* [What the task requires]:
Below are records; extract exactly the lines from the one containing "TR1: NMOS 2N7002" through the last, both included, and keep the pictures out.

* [Exercise inputs]:
◇ ◇ ◇ ◇
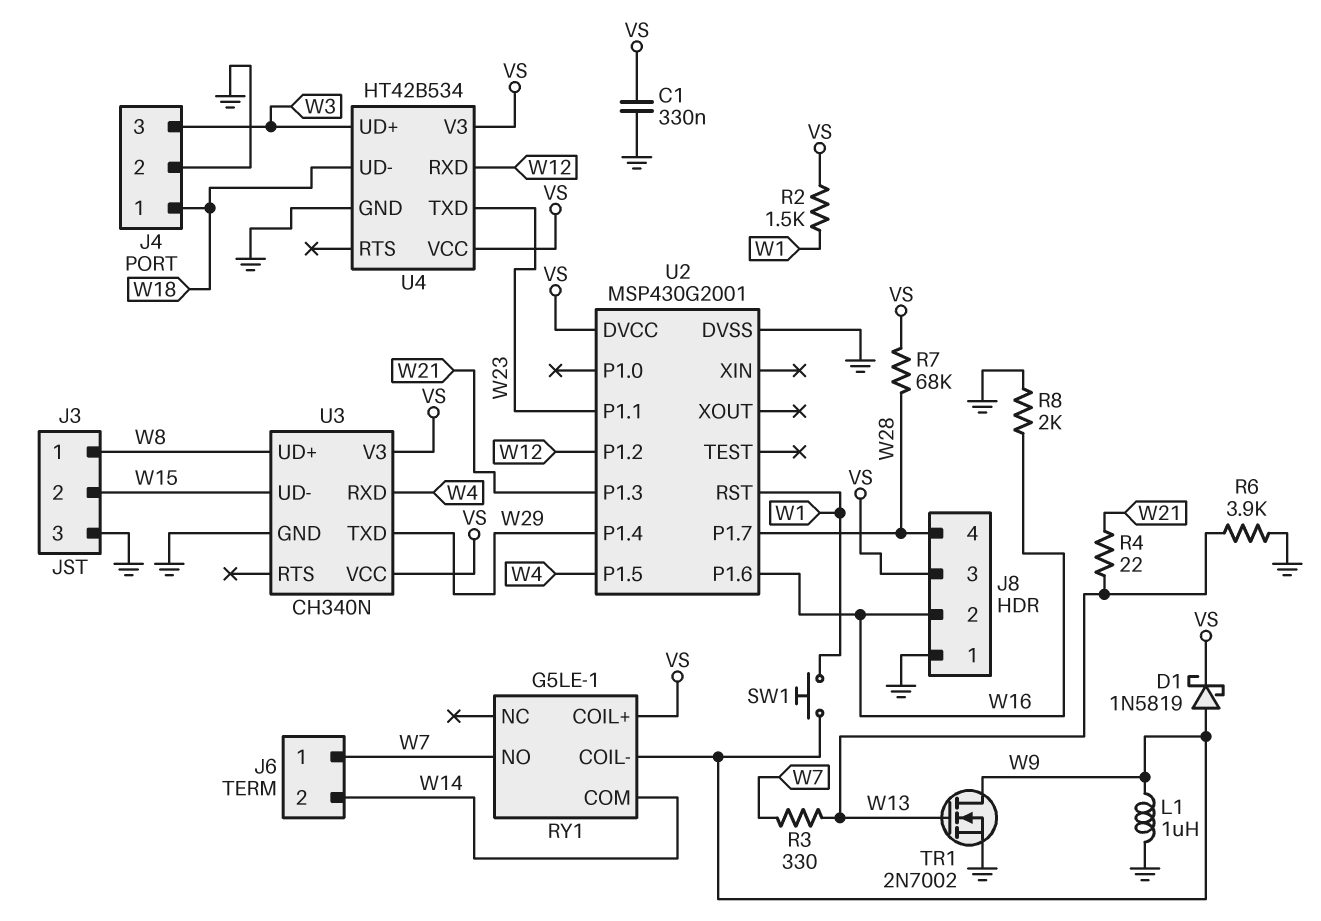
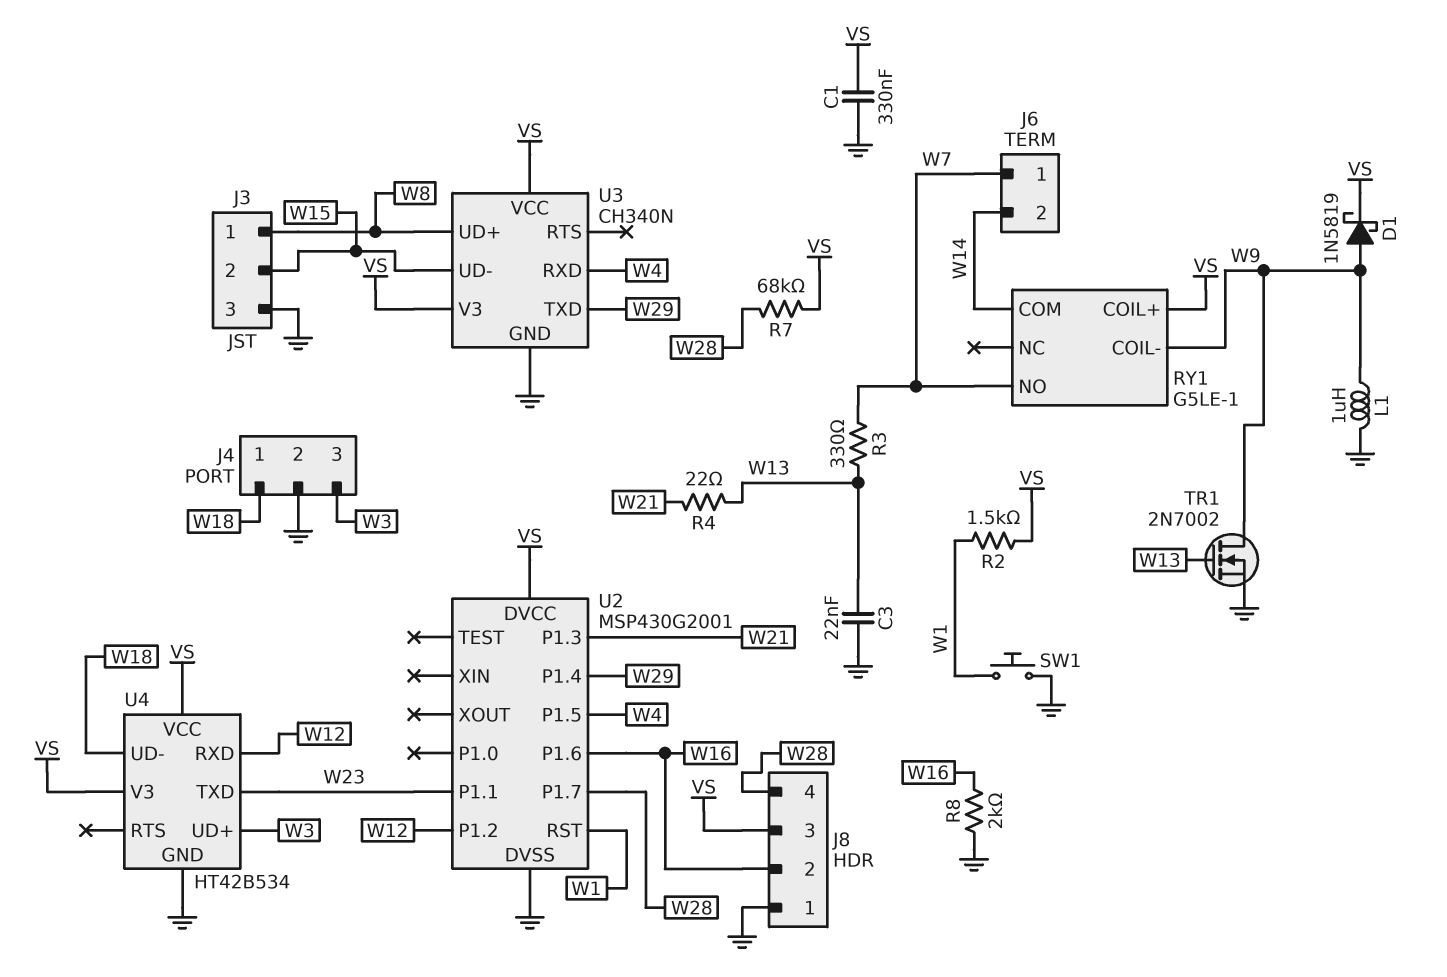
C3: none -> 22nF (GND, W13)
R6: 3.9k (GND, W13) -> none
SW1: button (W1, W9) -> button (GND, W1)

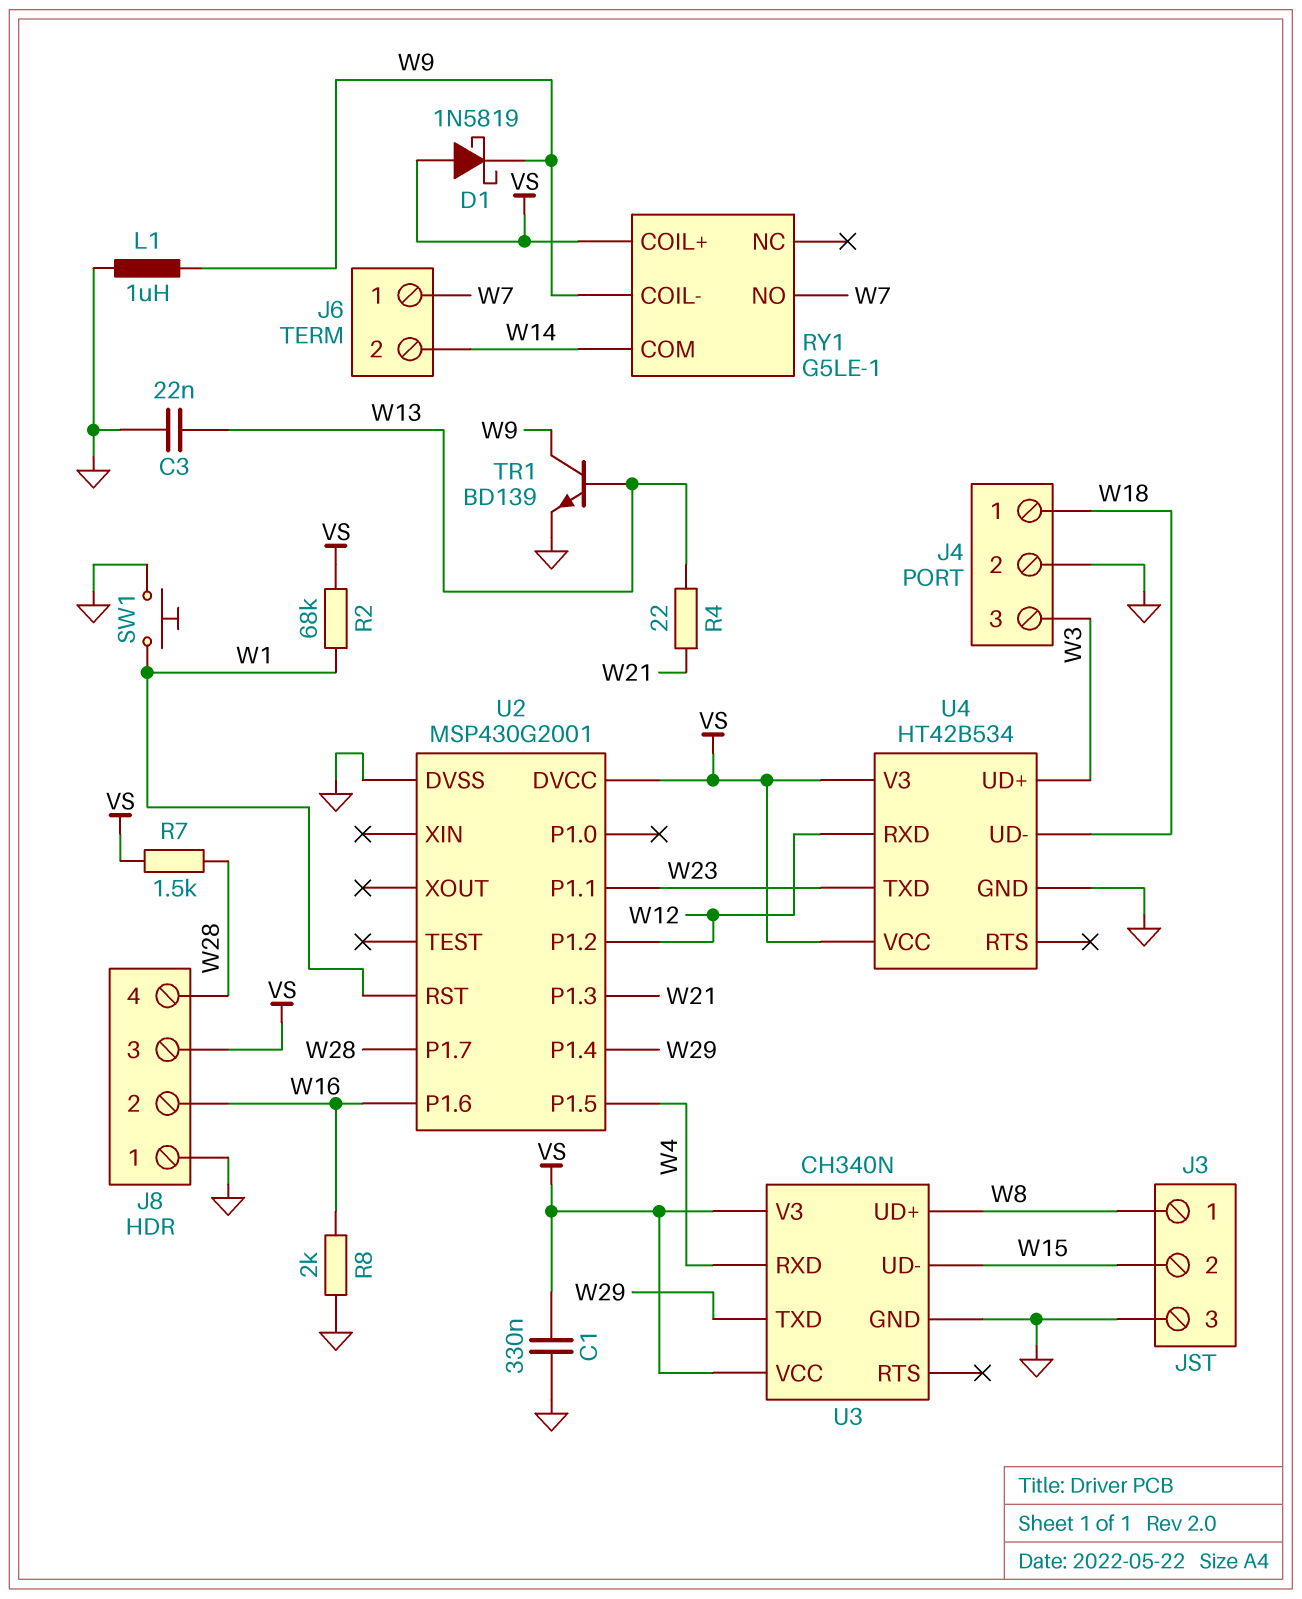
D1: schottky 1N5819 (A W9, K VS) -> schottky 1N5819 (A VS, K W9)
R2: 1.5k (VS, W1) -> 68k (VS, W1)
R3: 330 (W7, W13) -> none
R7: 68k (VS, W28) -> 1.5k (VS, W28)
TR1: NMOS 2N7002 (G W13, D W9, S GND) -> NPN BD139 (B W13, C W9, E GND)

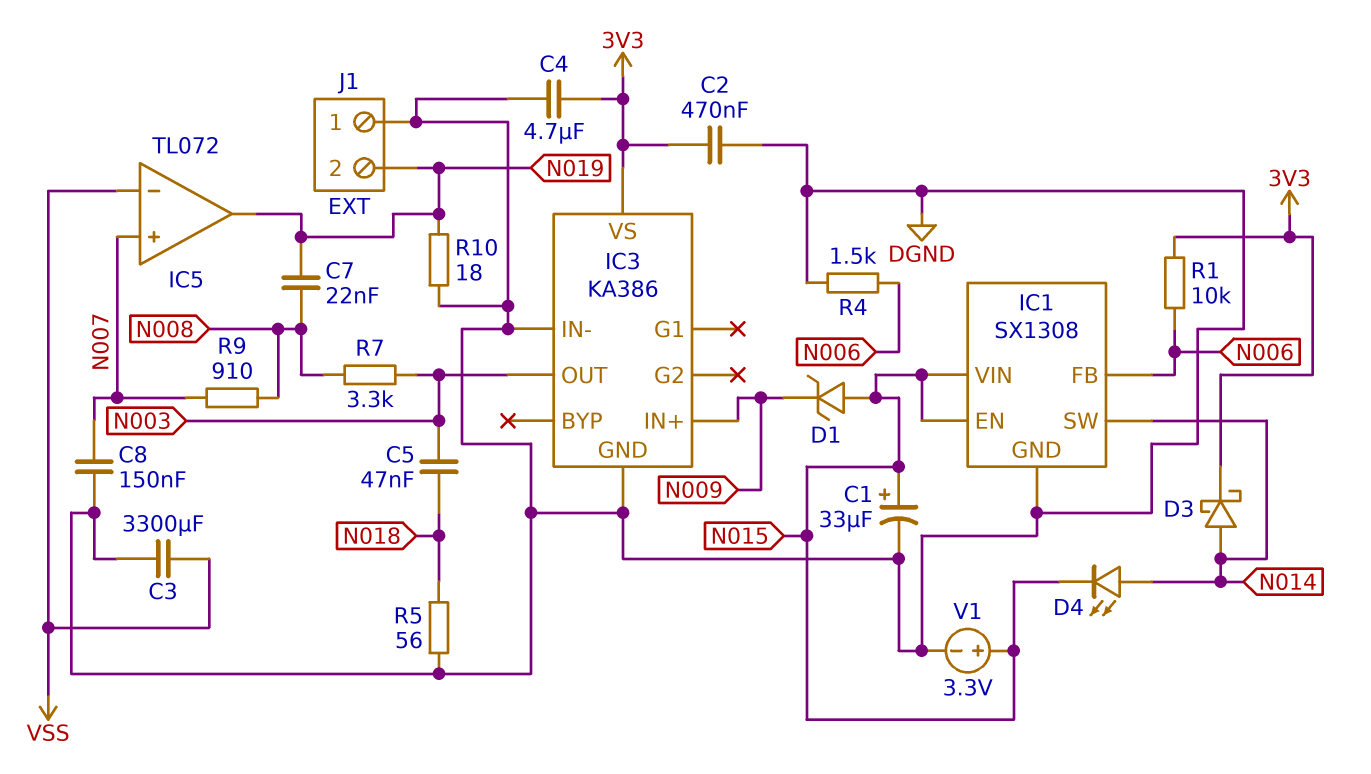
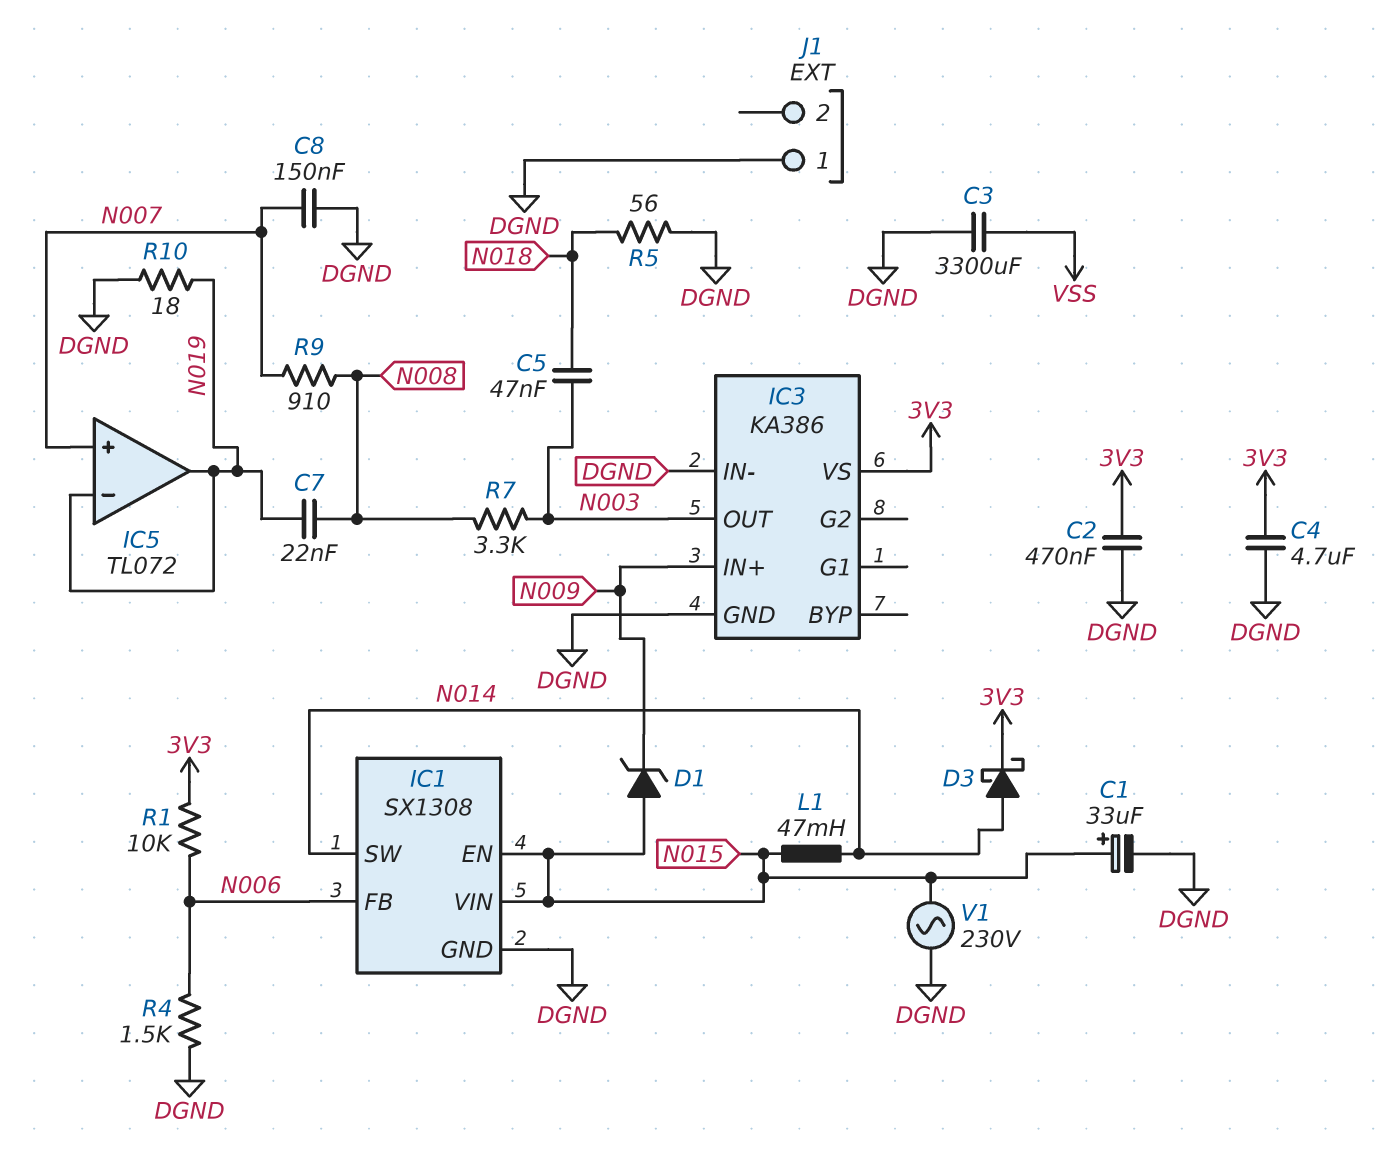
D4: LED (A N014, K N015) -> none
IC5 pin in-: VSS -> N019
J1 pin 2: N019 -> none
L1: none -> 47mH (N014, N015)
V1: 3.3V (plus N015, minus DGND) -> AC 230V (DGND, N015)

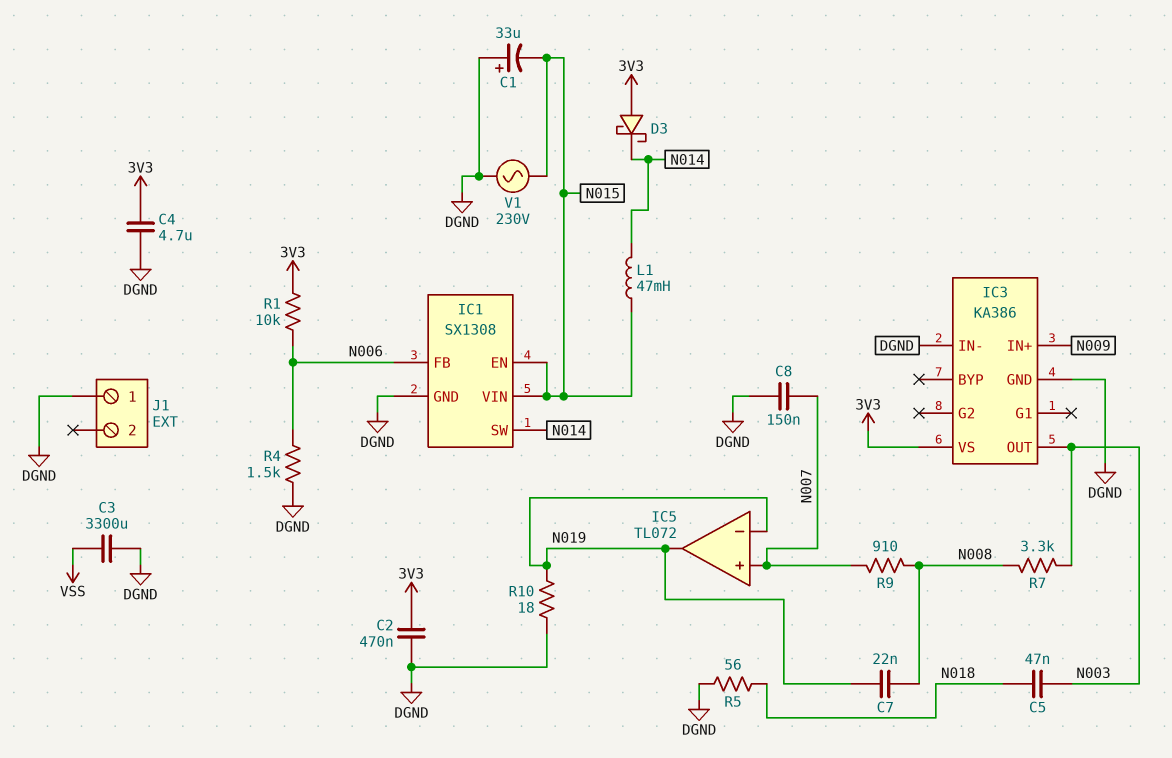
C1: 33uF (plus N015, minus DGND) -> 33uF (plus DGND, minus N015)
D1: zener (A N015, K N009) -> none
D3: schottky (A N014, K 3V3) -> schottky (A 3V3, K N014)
◇ ◇ ◇ ◇
* [Solved exercise]:
TR1: NMOS 2N7002 (G W13, D W9, S GND) -> NPN BD139 (B W13, C W9, E GND)

D4: LED (A N014, K N015) -> none
IC5 pin in-: VSS -> N019
J1 pin 2: N019 -> none
L1: none -> 47mH (N014, N015)
V1: 3.3V (plus N015, minus DGND) -> AC 230V (DGND, N015)

C1: 33uF (plus N015, minus DGND) -> 33uF (plus DGND, minus N015)
D1: zener (A N015, K N009) -> none
D3: schottky (A N014, K 3V3) -> schottky (A 3V3, K N014)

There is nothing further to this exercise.